## What is being asked
Word-for-word reproduction, images excluded: copy every entry below.

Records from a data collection
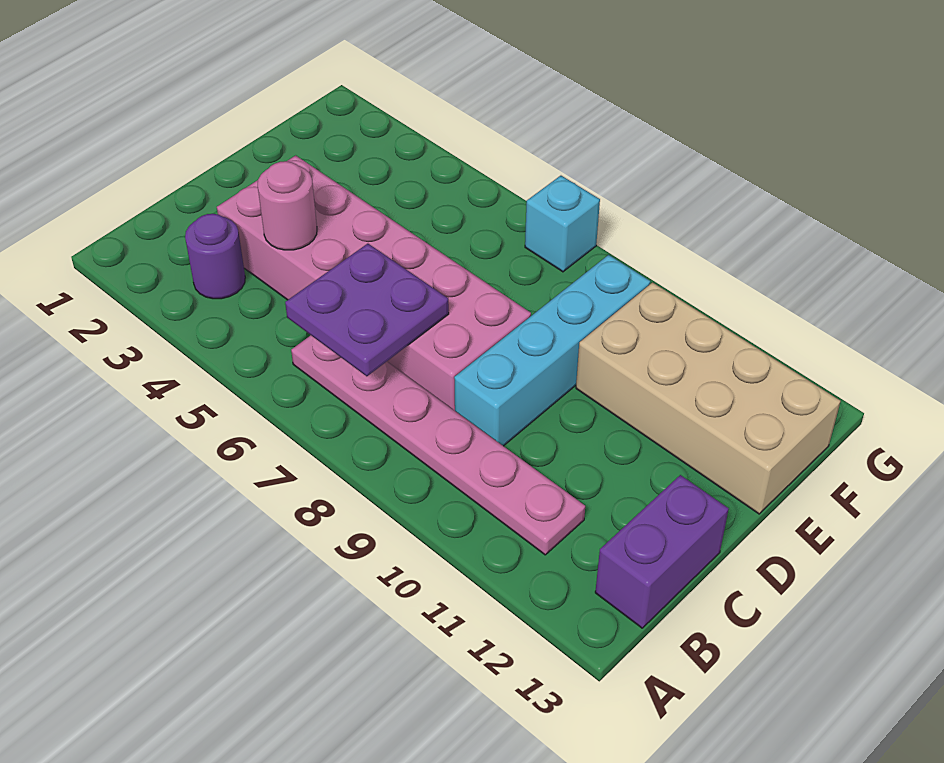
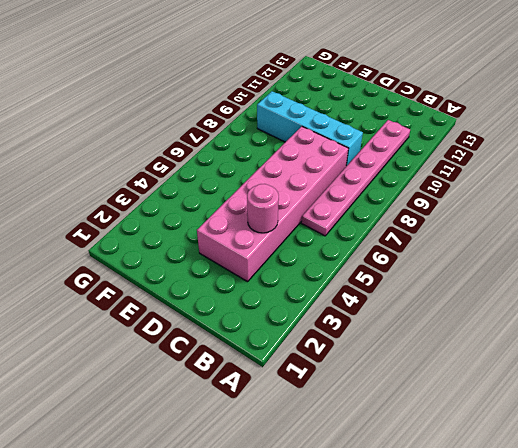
none -> purple round brick B3 level 1
none -> purple brick B13:C13 level 1

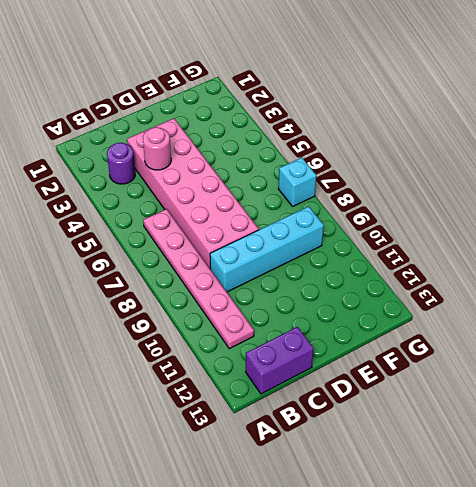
none -> tan brick E10:F13 level 1
none -> purple plate B6:C7 level 2

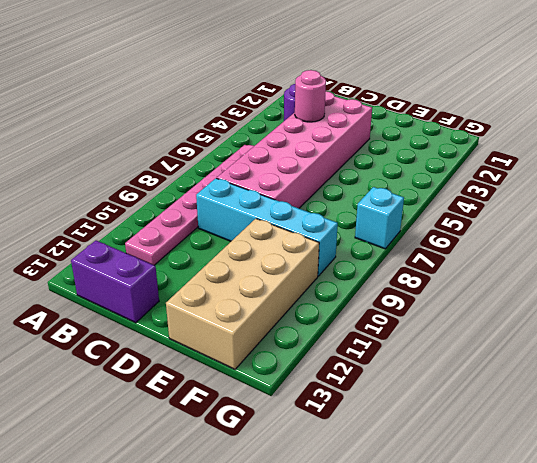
none -> purple plate B6:C7 level 2

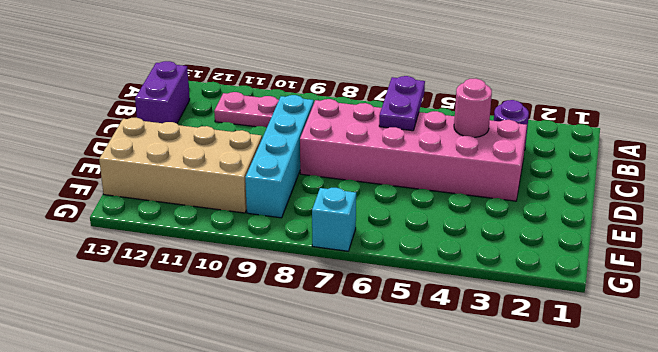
purple plate B6:C6 level 2 -> purple plate B6:C7 level 2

## Solution to the problem
none -> purple round brick B3 level 1
none -> purple brick B13:C13 level 1

none -> tan brick E10:F13 level 1
none -> purple plate B6:C7 level 2

none -> purple plate B6:C7 level 2

purple plate B6:C6 level 2 -> purple plate B6:C7 level 2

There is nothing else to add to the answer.